Brief: Output every record word for word, minus the pictures.

Edit difference data:

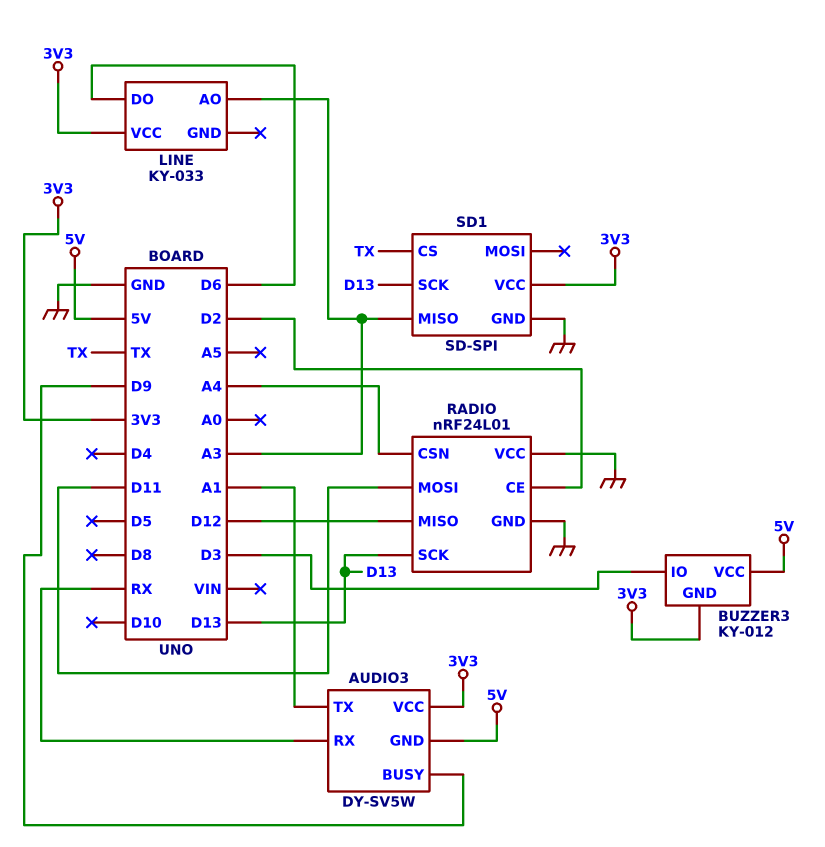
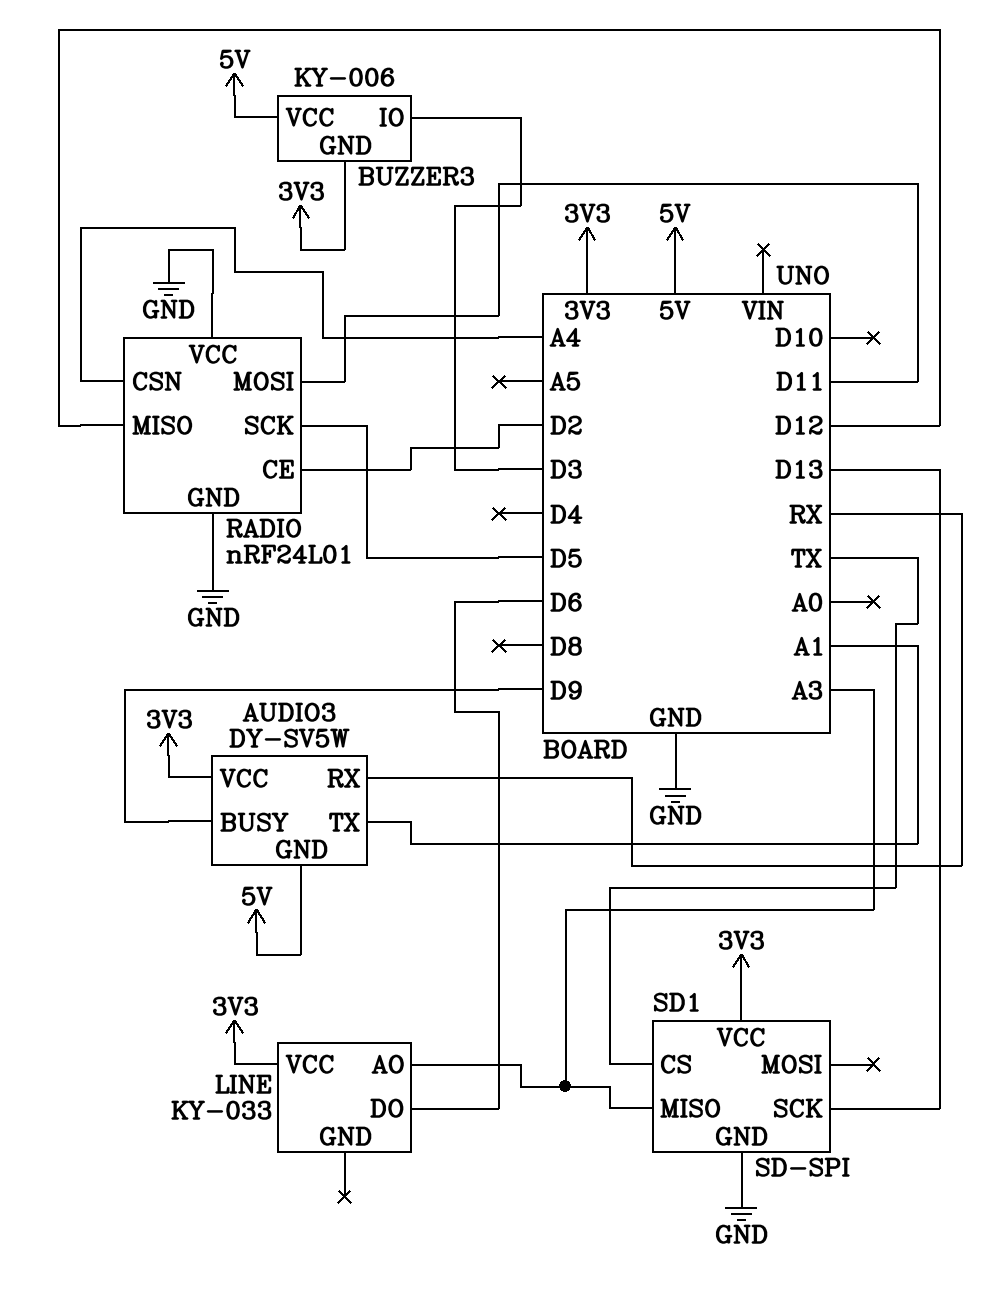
BUZZER3: KY-012 -> KY-006
RADIO pin SCK: D13 -> D5

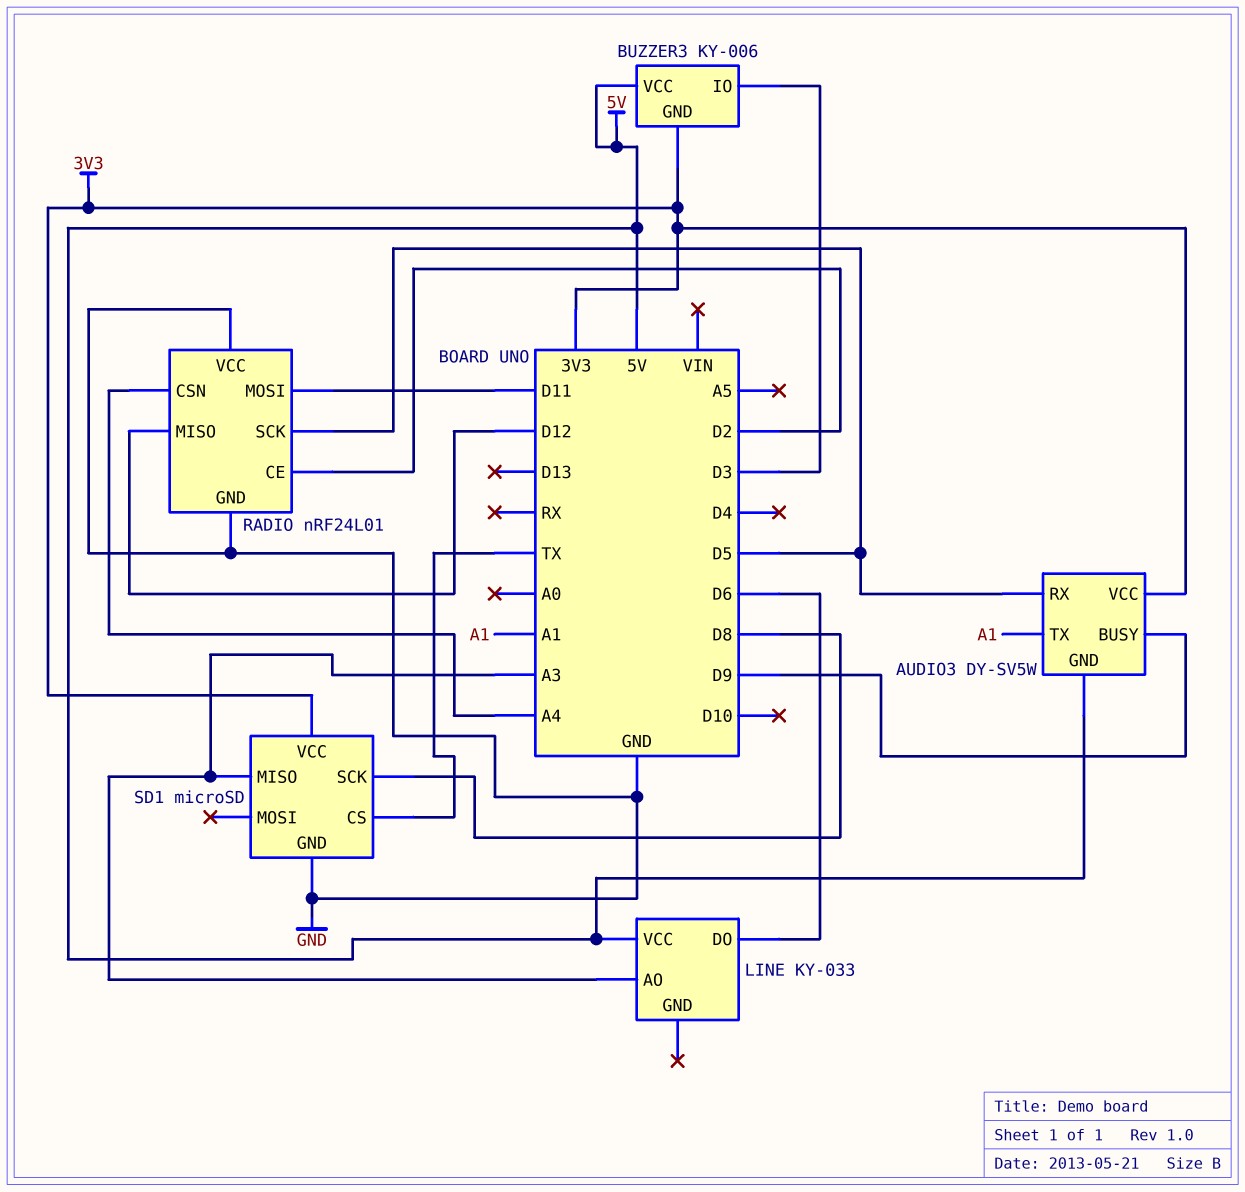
AUDIO3 pin RX: RX -> D5
LINE pin VCC: 3V3 -> 5V
SD1: SD-SPI -> microSD
SD1 pin SCK: D13 -> D8

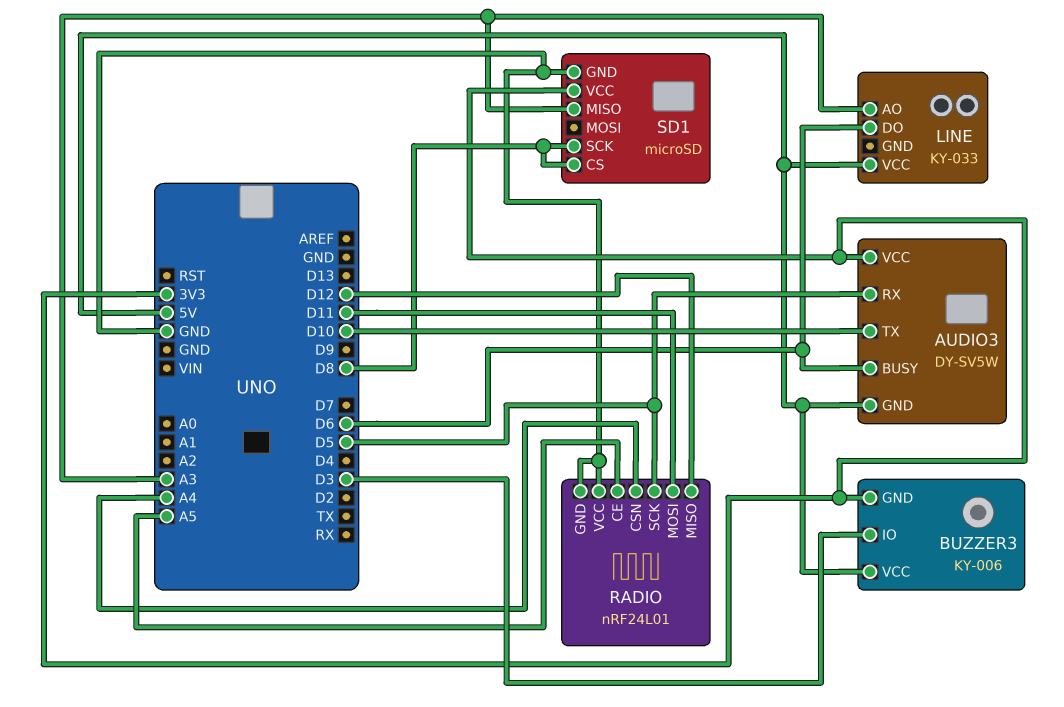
AUDIO3 pin BUSY: D9 -> D6
AUDIO3 pin TX: A1 -> D10
RADIO pin CE: D2 -> A5
SD1 pin CS: TX -> D8

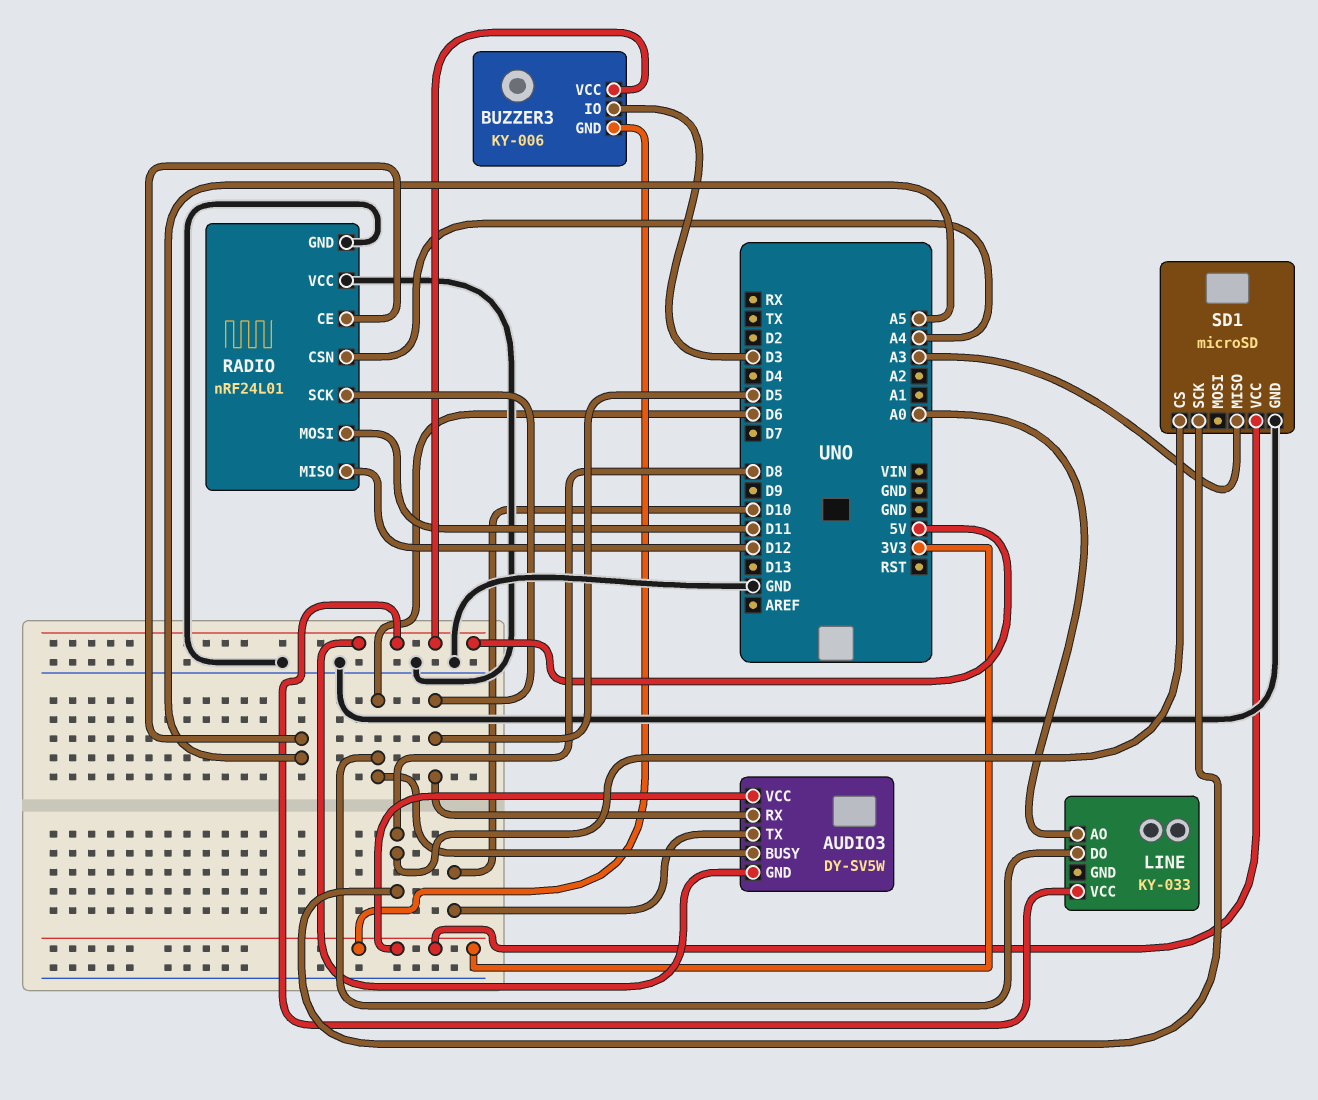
LINE pin AO: A3 -> A0

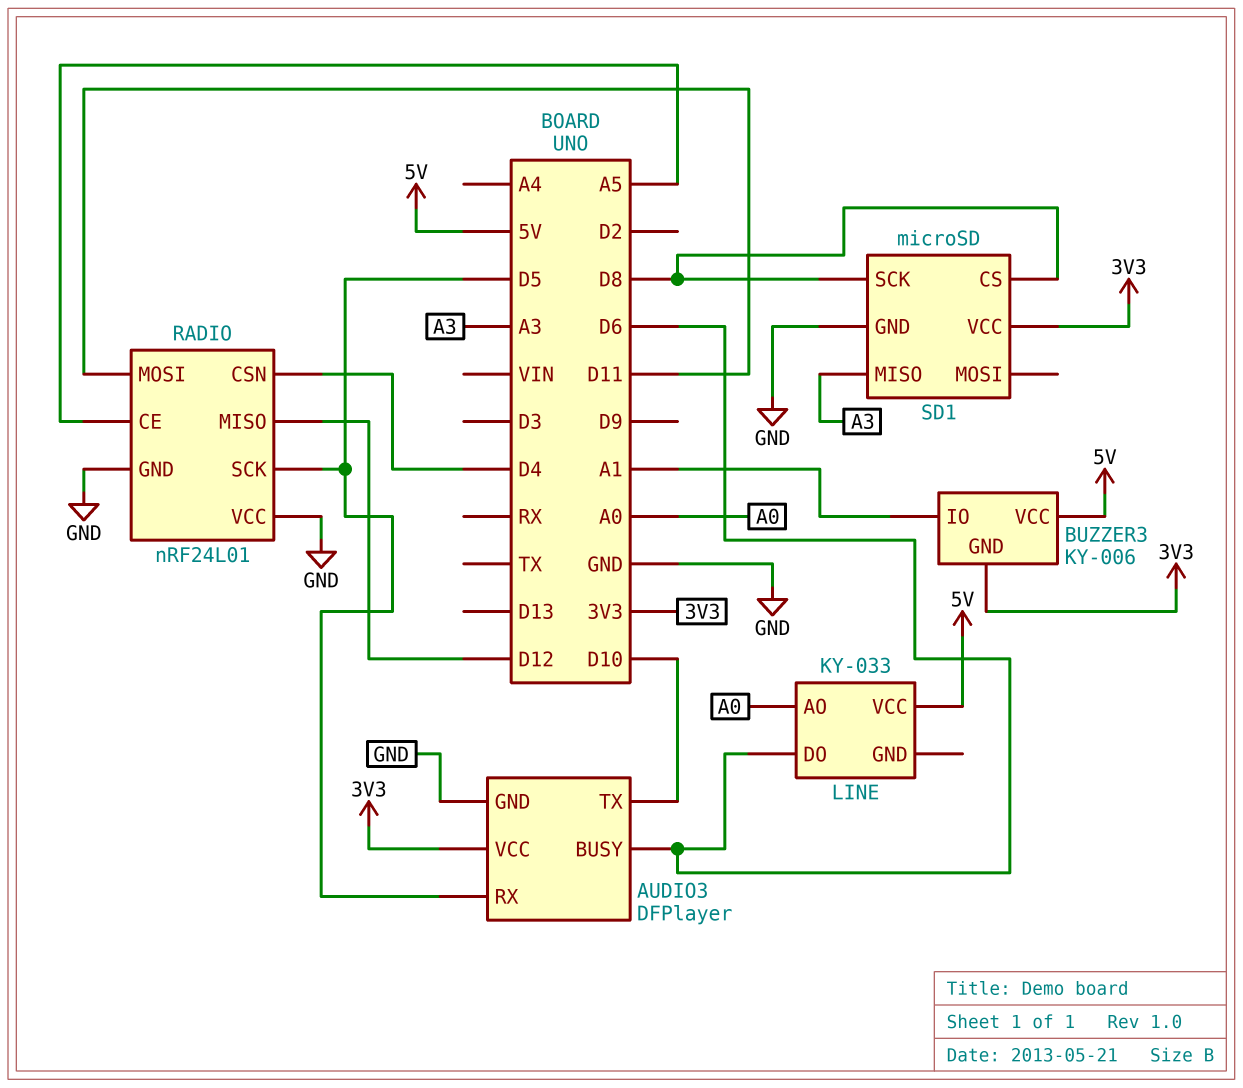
AUDIO3: DY-SV5W -> DFPlayer
AUDIO3 pin GND: 5V -> GND
BUZZER3 pin IO: D3 -> A1
RADIO pin CSN: A4 -> D4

Output for this task:
BUZZER3: KY-012 -> KY-006
RADIO pin SCK: D13 -> D5

AUDIO3 pin RX: RX -> D5
LINE pin VCC: 3V3 -> 5V
SD1: SD-SPI -> microSD
SD1 pin SCK: D13 -> D8

AUDIO3 pin BUSY: D9 -> D6
AUDIO3 pin TX: A1 -> D10
RADIO pin CE: D2 -> A5
SD1 pin CS: TX -> D8

LINE pin AO: A3 -> A0

AUDIO3: DY-SV5W -> DFPlayer
AUDIO3 pin GND: 5V -> GND
BUZZER3 pin IO: D3 -> A1
RADIO pin CSN: A4 -> D4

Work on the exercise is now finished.